• Extracted records
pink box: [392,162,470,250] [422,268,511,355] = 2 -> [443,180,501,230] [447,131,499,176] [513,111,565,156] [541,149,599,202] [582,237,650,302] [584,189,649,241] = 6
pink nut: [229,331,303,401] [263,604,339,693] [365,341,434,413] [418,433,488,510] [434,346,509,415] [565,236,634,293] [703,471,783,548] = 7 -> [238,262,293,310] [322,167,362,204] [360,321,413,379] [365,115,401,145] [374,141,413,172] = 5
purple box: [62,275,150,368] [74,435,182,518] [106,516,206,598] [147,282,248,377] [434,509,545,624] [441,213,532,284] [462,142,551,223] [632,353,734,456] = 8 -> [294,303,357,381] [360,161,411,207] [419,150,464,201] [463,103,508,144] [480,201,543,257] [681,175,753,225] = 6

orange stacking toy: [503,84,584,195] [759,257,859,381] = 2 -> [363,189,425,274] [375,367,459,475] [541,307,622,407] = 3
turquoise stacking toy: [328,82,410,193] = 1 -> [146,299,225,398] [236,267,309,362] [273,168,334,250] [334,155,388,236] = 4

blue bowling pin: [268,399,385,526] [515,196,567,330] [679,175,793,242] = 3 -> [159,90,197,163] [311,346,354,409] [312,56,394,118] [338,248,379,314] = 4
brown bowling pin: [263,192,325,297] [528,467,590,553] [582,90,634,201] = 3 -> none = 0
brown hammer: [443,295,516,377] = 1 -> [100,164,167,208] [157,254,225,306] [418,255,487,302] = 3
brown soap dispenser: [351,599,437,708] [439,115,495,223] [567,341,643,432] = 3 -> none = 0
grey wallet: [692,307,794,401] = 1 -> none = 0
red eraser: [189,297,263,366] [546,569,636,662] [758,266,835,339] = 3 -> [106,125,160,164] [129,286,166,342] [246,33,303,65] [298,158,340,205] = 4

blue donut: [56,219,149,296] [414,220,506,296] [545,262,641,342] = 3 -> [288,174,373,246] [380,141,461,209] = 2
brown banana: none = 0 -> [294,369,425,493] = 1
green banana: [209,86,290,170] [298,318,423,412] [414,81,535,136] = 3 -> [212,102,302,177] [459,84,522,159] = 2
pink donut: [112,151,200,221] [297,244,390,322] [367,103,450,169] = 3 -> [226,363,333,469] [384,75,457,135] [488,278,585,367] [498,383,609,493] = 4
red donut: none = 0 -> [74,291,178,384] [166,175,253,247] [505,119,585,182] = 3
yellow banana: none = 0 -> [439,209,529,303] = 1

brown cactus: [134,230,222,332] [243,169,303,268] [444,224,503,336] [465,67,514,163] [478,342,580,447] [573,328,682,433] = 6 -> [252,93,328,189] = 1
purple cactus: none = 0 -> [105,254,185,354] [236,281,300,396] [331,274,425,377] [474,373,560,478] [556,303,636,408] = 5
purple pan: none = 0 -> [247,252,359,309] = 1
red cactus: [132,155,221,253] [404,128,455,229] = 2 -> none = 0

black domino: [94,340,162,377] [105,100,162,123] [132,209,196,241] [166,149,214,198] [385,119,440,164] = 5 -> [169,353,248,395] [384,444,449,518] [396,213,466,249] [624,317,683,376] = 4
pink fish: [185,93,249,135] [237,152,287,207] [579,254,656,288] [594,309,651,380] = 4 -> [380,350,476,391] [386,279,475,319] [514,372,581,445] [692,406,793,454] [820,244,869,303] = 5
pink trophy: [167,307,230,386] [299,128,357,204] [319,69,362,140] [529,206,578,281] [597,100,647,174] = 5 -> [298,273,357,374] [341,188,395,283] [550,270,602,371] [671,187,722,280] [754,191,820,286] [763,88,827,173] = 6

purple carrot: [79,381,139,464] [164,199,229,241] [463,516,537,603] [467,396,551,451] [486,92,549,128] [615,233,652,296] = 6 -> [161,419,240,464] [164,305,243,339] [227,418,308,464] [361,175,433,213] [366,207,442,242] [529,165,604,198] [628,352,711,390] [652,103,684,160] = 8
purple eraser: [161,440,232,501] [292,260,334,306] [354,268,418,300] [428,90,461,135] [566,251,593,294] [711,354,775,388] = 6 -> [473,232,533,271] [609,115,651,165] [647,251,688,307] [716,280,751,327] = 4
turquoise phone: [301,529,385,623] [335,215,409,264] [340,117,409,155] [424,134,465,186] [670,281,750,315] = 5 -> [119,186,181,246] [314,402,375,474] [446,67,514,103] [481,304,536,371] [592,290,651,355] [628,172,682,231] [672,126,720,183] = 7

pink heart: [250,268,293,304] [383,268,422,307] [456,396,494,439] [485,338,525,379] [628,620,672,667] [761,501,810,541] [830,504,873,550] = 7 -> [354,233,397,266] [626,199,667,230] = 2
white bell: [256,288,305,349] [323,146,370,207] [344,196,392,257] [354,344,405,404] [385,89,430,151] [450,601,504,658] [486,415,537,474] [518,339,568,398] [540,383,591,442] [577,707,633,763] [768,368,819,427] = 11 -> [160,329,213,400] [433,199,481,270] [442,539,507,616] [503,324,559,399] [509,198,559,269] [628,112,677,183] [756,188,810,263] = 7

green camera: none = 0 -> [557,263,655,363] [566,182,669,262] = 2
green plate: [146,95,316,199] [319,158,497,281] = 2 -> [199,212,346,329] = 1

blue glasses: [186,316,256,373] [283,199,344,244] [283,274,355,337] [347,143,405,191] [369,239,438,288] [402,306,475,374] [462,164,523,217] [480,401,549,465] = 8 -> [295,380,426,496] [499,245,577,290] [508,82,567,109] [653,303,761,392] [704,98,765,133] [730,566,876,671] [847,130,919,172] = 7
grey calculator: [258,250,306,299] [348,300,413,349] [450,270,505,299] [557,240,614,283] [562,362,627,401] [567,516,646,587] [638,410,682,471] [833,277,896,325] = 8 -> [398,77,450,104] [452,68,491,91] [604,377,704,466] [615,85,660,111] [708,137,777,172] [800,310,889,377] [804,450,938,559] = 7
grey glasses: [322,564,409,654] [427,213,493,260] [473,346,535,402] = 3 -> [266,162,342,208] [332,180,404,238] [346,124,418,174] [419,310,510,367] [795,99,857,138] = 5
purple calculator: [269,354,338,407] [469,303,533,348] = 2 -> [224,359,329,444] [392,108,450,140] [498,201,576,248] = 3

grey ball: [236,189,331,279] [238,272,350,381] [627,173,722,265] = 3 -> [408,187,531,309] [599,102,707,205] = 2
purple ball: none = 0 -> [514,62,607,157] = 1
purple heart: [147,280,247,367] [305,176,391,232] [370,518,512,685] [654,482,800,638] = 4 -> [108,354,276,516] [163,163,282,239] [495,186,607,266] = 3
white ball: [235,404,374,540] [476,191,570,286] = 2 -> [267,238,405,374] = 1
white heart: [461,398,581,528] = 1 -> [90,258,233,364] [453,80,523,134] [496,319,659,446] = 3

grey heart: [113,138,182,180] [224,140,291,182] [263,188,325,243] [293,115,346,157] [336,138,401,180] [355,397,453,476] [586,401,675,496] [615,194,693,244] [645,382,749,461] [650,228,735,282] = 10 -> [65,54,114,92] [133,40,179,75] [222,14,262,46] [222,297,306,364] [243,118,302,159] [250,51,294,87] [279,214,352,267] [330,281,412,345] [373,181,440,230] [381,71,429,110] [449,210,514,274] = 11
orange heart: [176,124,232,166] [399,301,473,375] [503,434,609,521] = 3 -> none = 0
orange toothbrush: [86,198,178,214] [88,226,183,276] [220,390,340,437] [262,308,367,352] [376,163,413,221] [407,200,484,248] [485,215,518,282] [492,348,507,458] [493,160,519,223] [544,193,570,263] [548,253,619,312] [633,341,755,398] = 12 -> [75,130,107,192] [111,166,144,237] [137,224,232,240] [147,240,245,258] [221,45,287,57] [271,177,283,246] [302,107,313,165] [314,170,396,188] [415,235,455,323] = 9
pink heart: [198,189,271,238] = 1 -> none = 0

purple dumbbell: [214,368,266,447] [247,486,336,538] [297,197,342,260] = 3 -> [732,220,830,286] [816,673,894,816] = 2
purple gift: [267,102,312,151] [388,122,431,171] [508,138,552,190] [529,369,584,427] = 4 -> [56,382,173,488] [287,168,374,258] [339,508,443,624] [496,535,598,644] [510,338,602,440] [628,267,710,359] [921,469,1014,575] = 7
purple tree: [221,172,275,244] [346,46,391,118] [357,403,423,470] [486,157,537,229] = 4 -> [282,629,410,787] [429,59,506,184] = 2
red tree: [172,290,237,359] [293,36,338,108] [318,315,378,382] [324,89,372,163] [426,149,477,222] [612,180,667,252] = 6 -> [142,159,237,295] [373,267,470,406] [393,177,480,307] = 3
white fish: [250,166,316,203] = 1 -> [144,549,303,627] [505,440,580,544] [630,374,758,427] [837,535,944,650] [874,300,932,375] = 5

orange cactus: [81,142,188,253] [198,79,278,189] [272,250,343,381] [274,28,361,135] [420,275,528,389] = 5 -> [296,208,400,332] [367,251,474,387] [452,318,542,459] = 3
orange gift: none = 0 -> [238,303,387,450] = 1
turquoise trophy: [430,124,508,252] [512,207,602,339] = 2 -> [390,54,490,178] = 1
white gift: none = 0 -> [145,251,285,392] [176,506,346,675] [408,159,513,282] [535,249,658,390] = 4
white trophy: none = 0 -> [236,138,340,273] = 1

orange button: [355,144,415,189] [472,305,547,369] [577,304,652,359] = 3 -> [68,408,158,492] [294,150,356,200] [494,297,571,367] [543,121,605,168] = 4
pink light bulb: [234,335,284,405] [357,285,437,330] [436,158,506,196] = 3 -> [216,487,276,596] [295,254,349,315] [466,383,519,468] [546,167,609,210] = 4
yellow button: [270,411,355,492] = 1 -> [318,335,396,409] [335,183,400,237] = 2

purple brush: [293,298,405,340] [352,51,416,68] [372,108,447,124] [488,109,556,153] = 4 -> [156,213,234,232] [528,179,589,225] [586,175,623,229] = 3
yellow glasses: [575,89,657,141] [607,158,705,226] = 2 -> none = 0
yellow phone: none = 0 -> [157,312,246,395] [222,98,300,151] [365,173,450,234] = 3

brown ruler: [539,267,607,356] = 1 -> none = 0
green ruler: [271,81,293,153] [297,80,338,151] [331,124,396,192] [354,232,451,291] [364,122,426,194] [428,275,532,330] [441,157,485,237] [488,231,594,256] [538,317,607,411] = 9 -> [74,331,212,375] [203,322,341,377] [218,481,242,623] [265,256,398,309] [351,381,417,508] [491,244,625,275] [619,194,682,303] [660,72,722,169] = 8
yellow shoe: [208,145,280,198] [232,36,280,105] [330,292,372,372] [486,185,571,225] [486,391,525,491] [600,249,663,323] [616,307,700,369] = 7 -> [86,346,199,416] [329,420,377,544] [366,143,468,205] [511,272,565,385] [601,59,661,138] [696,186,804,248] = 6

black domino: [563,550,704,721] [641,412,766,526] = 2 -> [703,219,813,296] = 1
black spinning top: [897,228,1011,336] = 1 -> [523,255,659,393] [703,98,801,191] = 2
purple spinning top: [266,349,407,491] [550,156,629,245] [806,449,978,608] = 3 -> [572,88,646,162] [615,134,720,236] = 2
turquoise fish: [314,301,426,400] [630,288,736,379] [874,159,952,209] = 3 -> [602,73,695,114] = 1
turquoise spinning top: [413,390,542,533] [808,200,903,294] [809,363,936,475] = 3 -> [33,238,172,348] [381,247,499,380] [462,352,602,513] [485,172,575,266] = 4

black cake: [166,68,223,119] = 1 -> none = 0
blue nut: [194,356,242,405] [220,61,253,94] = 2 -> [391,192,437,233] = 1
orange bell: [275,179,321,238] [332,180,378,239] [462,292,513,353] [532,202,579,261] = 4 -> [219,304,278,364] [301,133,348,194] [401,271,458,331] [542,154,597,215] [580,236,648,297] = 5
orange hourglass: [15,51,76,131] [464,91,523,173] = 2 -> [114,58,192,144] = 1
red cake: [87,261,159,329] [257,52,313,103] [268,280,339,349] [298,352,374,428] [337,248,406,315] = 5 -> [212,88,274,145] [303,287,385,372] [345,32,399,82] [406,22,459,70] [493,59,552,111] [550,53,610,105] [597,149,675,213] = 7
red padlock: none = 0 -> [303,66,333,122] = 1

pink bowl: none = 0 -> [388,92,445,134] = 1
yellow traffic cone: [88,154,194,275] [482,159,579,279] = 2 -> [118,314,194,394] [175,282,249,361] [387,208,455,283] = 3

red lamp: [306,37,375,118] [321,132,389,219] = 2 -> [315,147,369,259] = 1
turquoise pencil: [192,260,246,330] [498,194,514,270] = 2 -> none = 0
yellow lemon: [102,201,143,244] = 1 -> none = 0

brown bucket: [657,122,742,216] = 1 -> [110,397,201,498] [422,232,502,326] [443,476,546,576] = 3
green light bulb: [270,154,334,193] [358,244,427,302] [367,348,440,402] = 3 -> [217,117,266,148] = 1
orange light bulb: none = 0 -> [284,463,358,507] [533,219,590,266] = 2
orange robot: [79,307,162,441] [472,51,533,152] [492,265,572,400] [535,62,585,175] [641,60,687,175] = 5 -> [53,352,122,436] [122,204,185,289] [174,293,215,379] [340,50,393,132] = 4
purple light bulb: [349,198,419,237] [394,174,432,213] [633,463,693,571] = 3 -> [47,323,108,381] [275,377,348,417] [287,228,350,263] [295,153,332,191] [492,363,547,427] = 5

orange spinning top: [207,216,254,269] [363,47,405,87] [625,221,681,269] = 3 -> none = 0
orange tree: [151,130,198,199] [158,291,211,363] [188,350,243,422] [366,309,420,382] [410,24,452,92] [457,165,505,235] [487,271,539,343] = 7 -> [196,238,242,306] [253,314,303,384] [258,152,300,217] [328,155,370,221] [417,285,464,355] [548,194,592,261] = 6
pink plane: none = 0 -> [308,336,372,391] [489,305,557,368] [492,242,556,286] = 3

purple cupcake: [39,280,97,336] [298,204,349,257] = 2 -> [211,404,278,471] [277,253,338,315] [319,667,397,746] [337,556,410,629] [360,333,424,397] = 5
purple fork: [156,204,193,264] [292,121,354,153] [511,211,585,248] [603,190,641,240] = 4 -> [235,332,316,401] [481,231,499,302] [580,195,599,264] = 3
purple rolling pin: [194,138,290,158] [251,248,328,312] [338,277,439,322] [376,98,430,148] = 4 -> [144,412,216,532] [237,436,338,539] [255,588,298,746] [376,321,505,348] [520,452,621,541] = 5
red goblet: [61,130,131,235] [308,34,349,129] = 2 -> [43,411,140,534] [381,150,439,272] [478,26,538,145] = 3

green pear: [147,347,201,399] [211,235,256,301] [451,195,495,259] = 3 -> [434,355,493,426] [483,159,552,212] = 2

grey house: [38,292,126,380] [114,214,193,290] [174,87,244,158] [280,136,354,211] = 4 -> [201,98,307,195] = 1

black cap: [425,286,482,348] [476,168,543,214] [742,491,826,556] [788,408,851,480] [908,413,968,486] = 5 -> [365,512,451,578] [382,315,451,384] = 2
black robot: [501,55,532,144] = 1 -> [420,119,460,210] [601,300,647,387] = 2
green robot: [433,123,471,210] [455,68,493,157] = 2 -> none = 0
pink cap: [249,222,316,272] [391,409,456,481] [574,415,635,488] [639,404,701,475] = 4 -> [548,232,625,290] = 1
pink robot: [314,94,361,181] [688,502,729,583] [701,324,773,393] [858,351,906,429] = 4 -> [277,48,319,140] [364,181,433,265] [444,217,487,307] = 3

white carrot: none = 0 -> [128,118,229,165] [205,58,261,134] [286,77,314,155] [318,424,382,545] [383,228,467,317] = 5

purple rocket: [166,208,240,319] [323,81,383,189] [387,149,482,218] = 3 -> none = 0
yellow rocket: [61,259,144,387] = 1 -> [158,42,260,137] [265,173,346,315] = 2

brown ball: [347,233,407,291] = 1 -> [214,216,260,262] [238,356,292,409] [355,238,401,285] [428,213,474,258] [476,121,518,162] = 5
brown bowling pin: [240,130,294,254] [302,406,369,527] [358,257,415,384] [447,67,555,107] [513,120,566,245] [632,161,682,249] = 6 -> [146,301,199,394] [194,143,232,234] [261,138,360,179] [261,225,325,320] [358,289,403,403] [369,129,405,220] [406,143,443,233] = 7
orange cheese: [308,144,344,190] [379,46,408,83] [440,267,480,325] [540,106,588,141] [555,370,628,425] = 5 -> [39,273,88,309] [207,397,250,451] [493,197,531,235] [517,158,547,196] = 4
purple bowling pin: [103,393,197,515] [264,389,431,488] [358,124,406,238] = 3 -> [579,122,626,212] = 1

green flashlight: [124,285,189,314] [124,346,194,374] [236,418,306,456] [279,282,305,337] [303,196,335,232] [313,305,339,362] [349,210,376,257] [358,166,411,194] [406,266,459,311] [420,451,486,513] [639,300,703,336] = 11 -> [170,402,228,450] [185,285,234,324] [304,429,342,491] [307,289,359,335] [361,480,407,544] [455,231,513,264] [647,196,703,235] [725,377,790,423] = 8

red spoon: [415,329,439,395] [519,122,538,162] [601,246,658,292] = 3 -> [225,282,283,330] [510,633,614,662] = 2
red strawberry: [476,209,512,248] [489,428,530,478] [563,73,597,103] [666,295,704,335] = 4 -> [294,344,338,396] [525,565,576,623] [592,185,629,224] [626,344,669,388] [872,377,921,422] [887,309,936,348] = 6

• Exercise prompt
Using the data above, extract exactly the lines from the one that holds "purple cactus: none" to the one that holds "purple carrot: [79,381,139,464]", both ends included, and no others.

• Solution below
purple cactus: none = 0 -> [105,254,185,354] [236,281,300,396] [331,274,425,377] [474,373,560,478] [556,303,636,408] = 5
purple pan: none = 0 -> [247,252,359,309] = 1
red cactus: [132,155,221,253] [404,128,455,229] = 2 -> none = 0

black domino: [94,340,162,377] [105,100,162,123] [132,209,196,241] [166,149,214,198] [385,119,440,164] = 5 -> [169,353,248,395] [384,444,449,518] [396,213,466,249] [624,317,683,376] = 4
pink fish: [185,93,249,135] [237,152,287,207] [579,254,656,288] [594,309,651,380] = 4 -> [380,350,476,391] [386,279,475,319] [514,372,581,445] [692,406,793,454] [820,244,869,303] = 5
pink trophy: [167,307,230,386] [299,128,357,204] [319,69,362,140] [529,206,578,281] [597,100,647,174] = 5 -> [298,273,357,374] [341,188,395,283] [550,270,602,371] [671,187,722,280] [754,191,820,286] [763,88,827,173] = 6

purple carrot: [79,381,139,464] [164,199,229,241] [463,516,537,603] [467,396,551,451] [486,92,549,128] [615,233,652,296] = 6 -> [161,419,240,464] [164,305,243,339] [227,418,308,464] [361,175,433,213] [366,207,442,242] [529,165,604,198] [628,352,711,390] [652,103,684,160] = 8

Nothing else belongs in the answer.